• [TASK REQUIREMENTS]: Scan the records for lines with the word "flower", and copy every such line.

DATA UNDER STUDY Block Start

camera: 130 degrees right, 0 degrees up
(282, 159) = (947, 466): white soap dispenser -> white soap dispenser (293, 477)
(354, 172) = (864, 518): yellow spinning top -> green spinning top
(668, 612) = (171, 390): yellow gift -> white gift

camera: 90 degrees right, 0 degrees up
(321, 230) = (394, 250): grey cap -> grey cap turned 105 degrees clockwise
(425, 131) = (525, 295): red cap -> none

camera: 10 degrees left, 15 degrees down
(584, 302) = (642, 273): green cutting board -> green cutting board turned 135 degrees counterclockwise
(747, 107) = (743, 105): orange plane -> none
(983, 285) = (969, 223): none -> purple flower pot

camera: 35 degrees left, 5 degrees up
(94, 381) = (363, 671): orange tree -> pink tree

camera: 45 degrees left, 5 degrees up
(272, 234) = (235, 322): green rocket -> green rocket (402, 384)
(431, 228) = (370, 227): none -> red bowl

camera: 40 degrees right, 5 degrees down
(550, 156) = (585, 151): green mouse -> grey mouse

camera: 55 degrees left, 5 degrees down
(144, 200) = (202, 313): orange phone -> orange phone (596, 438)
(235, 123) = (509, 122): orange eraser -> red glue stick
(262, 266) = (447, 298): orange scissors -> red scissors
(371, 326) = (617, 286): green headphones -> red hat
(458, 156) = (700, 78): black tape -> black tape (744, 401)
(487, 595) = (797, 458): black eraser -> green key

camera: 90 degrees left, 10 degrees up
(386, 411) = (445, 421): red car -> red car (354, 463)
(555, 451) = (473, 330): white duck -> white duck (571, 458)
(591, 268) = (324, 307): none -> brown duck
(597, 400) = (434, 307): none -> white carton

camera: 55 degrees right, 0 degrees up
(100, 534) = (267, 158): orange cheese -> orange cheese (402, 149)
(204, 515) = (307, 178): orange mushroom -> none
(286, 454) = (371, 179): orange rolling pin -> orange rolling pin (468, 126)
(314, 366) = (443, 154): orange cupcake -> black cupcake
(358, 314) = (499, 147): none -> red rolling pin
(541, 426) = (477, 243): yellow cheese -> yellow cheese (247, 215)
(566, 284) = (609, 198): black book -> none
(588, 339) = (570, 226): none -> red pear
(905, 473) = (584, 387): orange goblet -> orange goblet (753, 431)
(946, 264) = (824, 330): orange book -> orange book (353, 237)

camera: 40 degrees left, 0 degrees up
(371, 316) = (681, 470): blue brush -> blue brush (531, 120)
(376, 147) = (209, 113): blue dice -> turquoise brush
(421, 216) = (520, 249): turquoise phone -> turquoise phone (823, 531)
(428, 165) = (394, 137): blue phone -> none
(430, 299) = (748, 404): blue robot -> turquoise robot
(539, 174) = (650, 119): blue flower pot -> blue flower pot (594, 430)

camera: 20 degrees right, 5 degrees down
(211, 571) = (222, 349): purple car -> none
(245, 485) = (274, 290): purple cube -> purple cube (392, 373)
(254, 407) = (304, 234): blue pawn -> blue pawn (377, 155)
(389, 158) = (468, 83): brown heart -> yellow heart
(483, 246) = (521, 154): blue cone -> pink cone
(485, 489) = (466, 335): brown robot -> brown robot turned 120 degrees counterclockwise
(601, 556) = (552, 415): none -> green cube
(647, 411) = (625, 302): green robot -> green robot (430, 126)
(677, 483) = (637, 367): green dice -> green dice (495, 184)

DATA UNDER STUDY Block End

• [RESPONSE AREA]:
(983, 285) = (969, 223): none -> purple flower pot
(539, 174) = (650, 119): blue flower pot -> blue flower pot (594, 430)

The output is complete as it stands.